_RECORDS FOR THE TASK_:
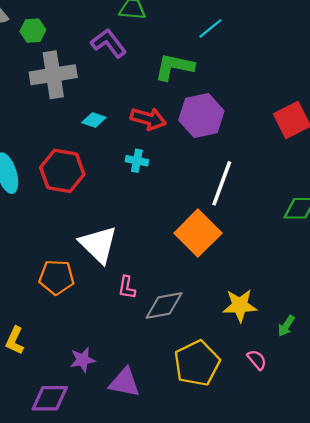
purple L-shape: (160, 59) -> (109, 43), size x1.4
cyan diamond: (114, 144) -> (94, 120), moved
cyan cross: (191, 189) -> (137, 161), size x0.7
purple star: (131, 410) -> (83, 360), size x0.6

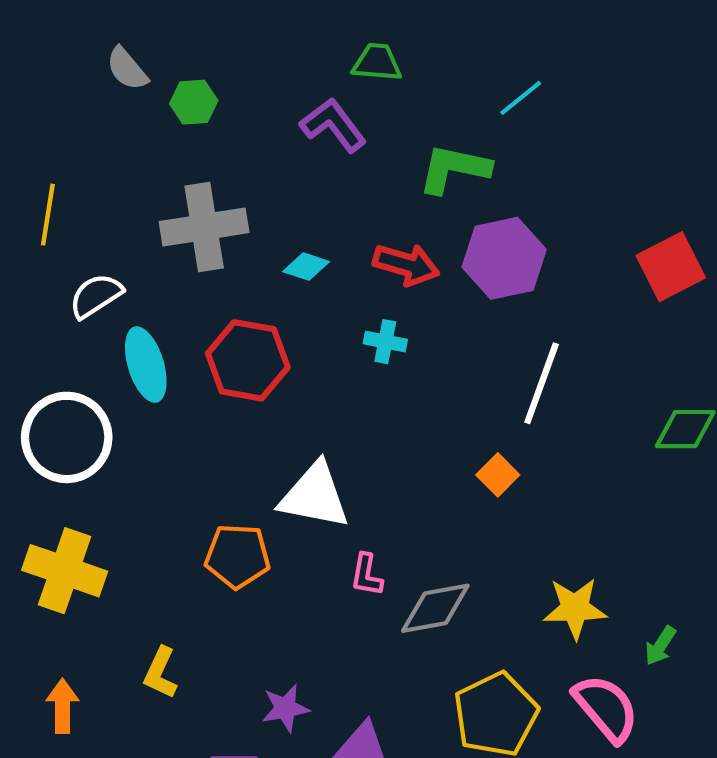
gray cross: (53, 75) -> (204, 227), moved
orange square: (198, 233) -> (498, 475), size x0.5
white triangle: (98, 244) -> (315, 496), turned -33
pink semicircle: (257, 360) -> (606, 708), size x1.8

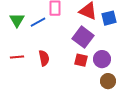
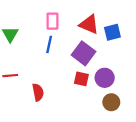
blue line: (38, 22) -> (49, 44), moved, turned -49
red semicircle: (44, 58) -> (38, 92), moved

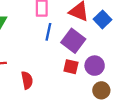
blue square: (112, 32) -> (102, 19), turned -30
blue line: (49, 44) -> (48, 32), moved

_WHAT THIS TASK INVOLVES_: Please copy out from the data above, without any picture, exactly the lines running from the one that holds "cyan diamond: (114, 144) -> (94, 120), moved" through the one that holds "white triangle: (98, 244)", and nothing beyond them.

_EXERCISE RESULT_:
cyan diamond: (114, 144) -> (94, 120), moved
cyan cross: (191, 189) -> (137, 161), size x0.7
purple star: (131, 410) -> (83, 360), size x0.6

gray cross: (53, 75) -> (204, 227), moved
orange square: (198, 233) -> (498, 475), size x0.5
white triangle: (98, 244) -> (315, 496), turned -33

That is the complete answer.